◆ What the task requires
Exercise in exact copying: restate word for word only the lines below from the one containing "cyan plate G2:H2" through the one containing "blue plate D6:E6", omitting any pictures.

[Before-and-after object lists]
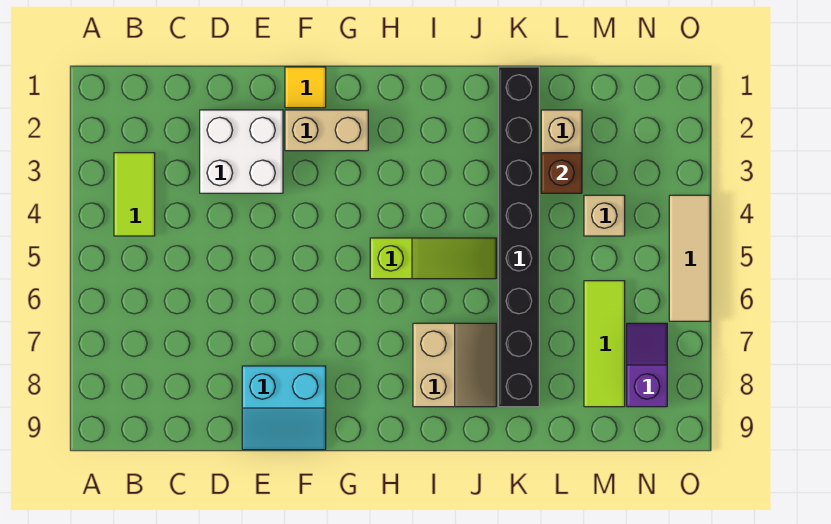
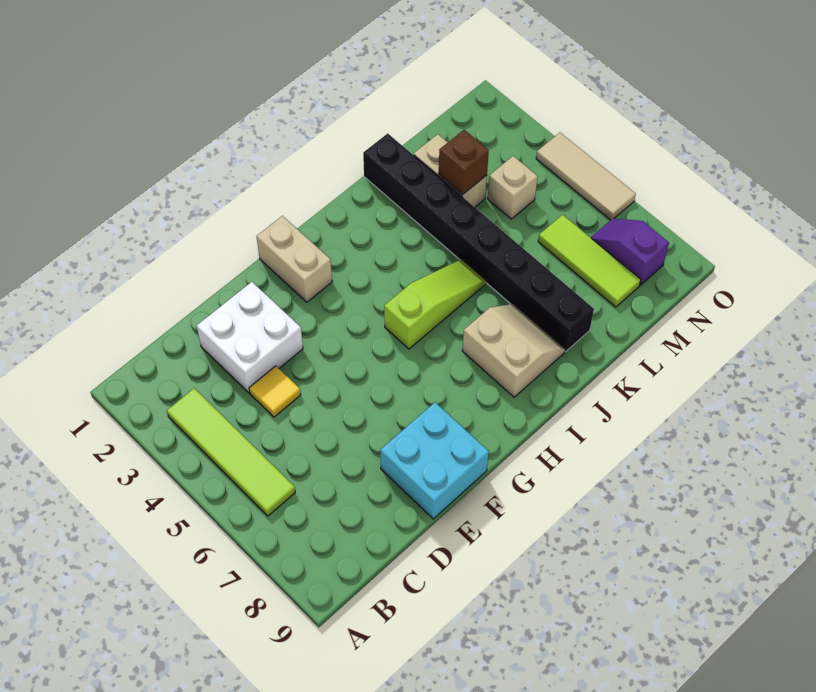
lime tile B3:B4 level 1 -> lime tile B3:B6 level 1
cyan slope E8:F9 level 1 top 8 -> cyan brick E8:F9 level 1
yellow tile F1 level 1 -> yellow tile D4 level 1
tan brick F2:G2 level 1 -> tan brick G1:G2 level 1

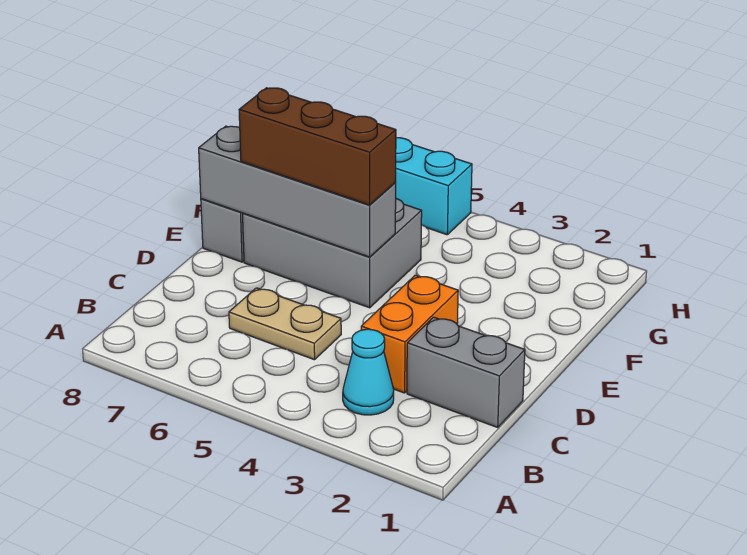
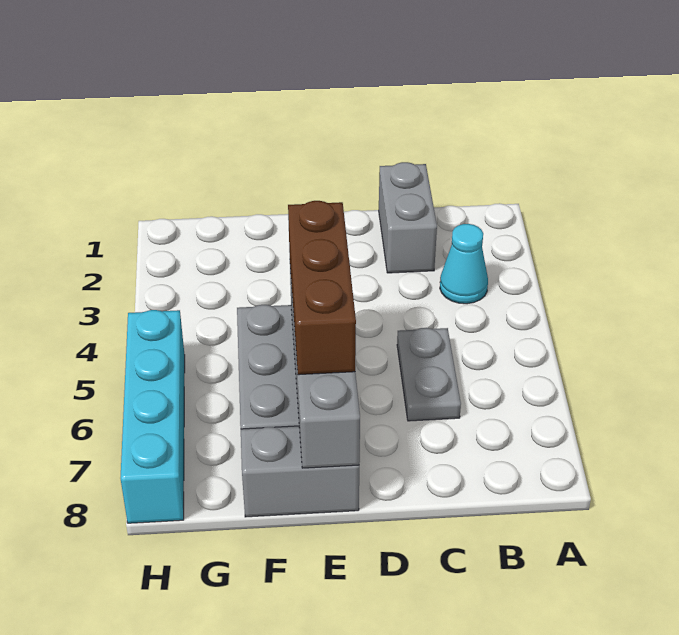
orange brick C3:D3 level 1 -> none
tan plate C5:C6 level 1 -> grey plate C5:C6 level 1

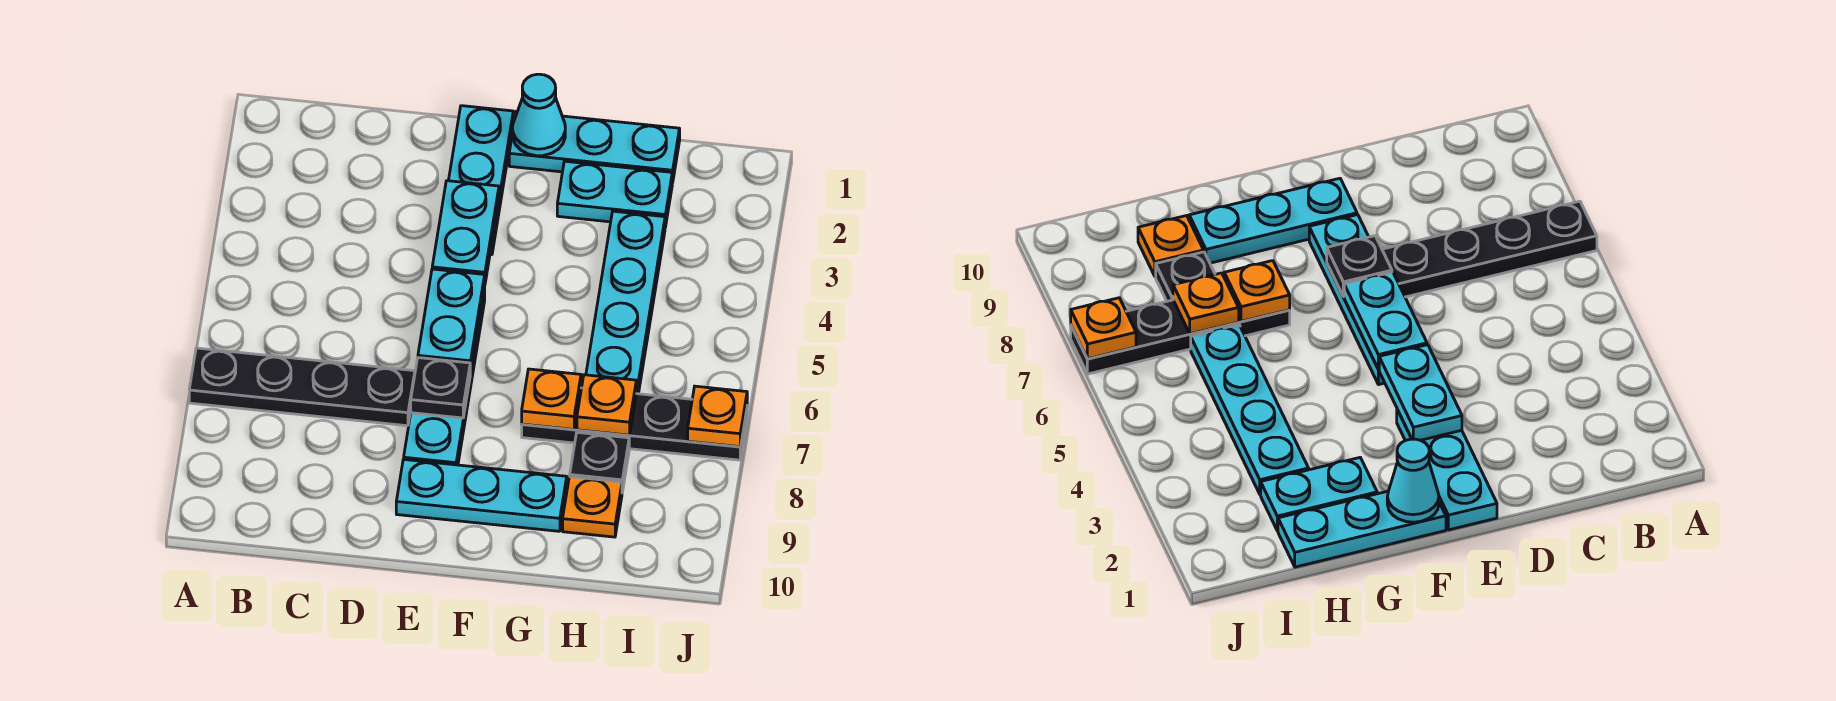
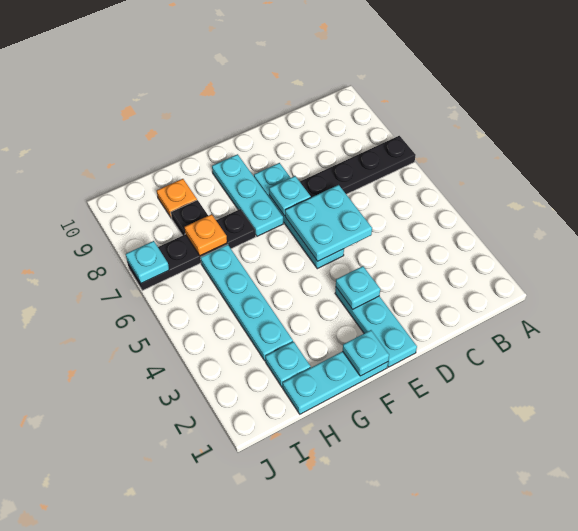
cyan plate E3:E4 level 2 -> cyan plate E3 level 2
cyan plate E5:E6 level 2 -> cyan plate D5:E6 level 2
black plate E7 level 2 -> cyan plate E7 level 2
cyan plate E9:G9 level 1 -> cyan plate F7:F9 level 1
cyan cone F1 level 2 -> cyan plate F1 level 2
cyan plate G2:H2 level 1 -> cyan plate H2 level 1
orange plate G7 level 2 -> none
orange plate J7 level 2 -> cyan plate J7 level 2

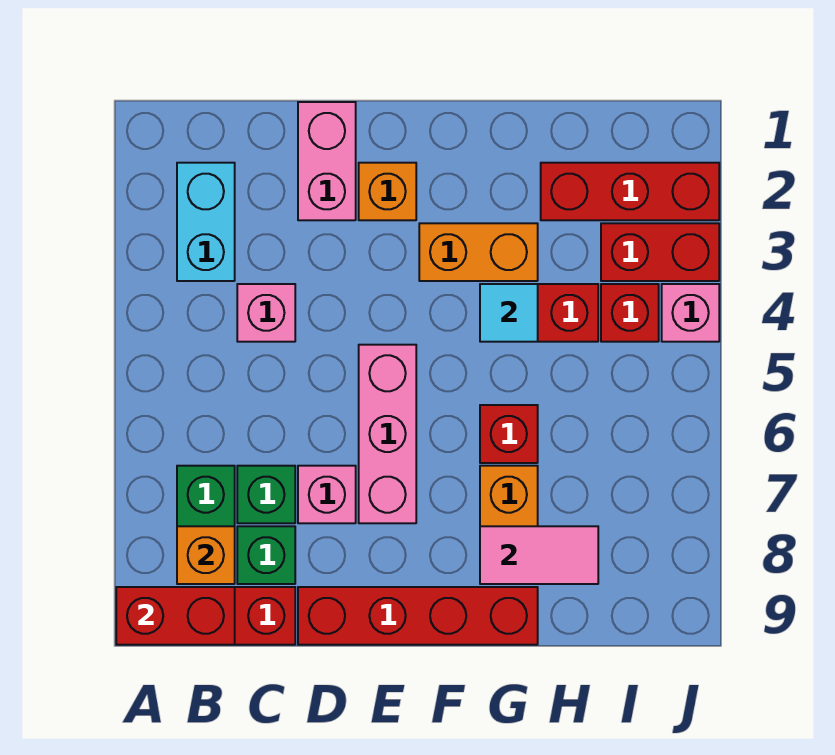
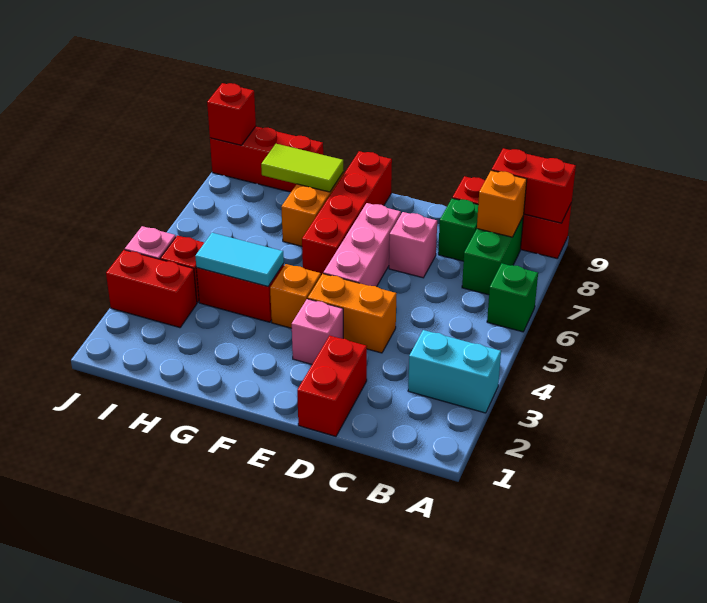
cyan brick B2:B3 level 1 -> cyan brick A3:B3 level 1
pink brick C4 level 1 -> pink brick E3 level 1
green brick C7 level 1 -> green brick A6 level 1
pink brick D1:D2 level 1 -> red brick D1:D2 level 1
red brick D9:G9 level 1 -> red brick F6:F9 level 1
orange brick E2 level 1 -> orange brick F4 level 1
orange brick F3:G3 level 1 -> orange brick D4:E4 level 1
cyan tile G4 level 2 -> cyan tile G4:H4 level 2
red brick G6 level 1 -> red brick J9 level 2
pink tile G8:H8 level 2 -> lime tile G8:H8 level 2
red brick H2:J2 level 1 -> red brick H9:J9 level 1

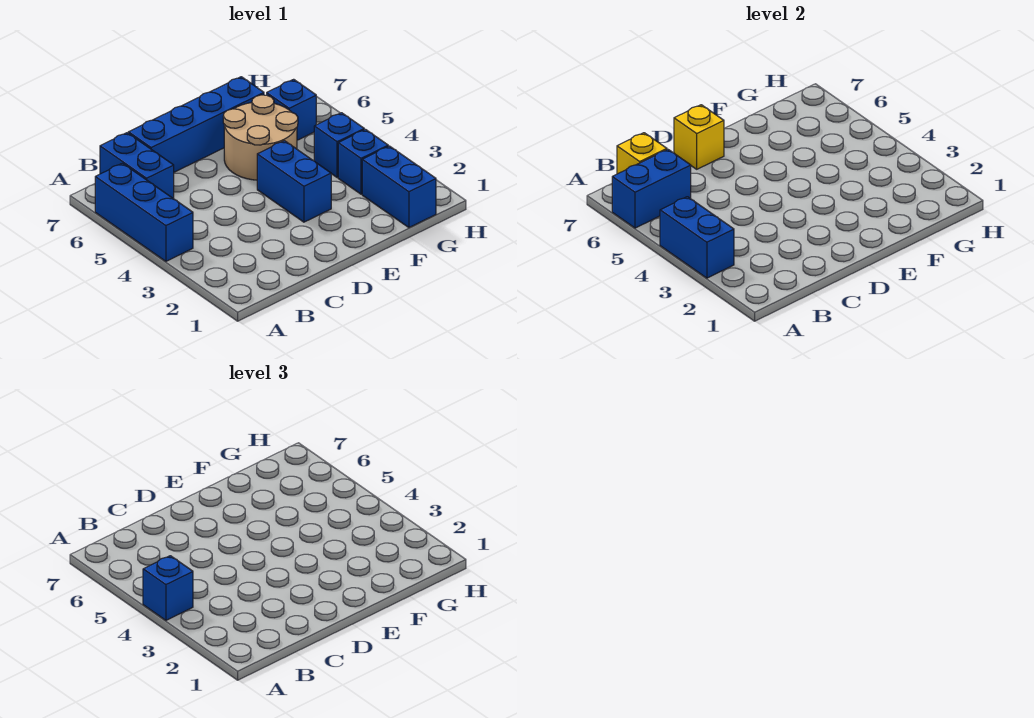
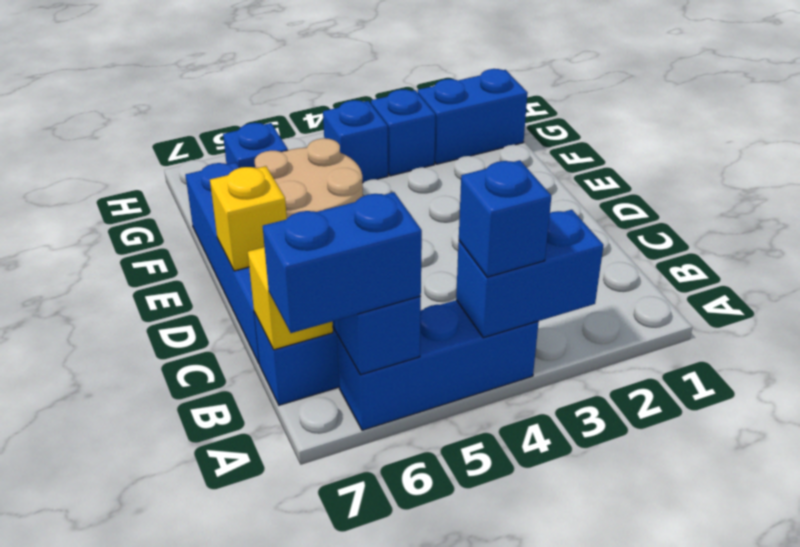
blue brick E3:E4 level 1 -> blue brick A6:A7 level 3

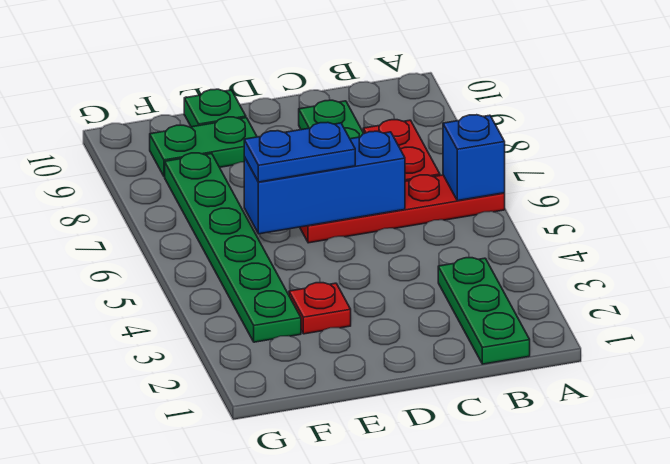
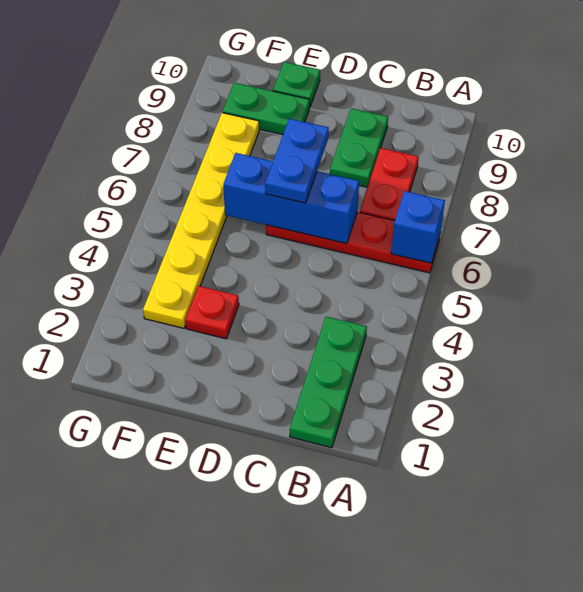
blue plate D6:E6 level 3 -> blue plate D6:D7 level 3
green plate F3:F8 level 1 -> yellow plate F3:F8 level 1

◆ Task result
cyan plate G2:H2 level 1 -> cyan plate H2 level 1
orange plate G7 level 2 -> none
orange plate J7 level 2 -> cyan plate J7 level 2

cyan brick B2:B3 level 1 -> cyan brick A3:B3 level 1
pink brick C4 level 1 -> pink brick E3 level 1
green brick C7 level 1 -> green brick A6 level 1
pink brick D1:D2 level 1 -> red brick D1:D2 level 1
red brick D9:G9 level 1 -> red brick F6:F9 level 1
orange brick E2 level 1 -> orange brick F4 level 1
orange brick F3:G3 level 1 -> orange brick D4:E4 level 1
cyan tile G4 level 2 -> cyan tile G4:H4 level 2
red brick G6 level 1 -> red brick J9 level 2
pink tile G8:H8 level 2 -> lime tile G8:H8 level 2
red brick H2:J2 level 1 -> red brick H9:J9 level 1

blue brick E3:E4 level 1 -> blue brick A6:A7 level 3

blue plate D6:E6 level 3 -> blue plate D6:D7 level 3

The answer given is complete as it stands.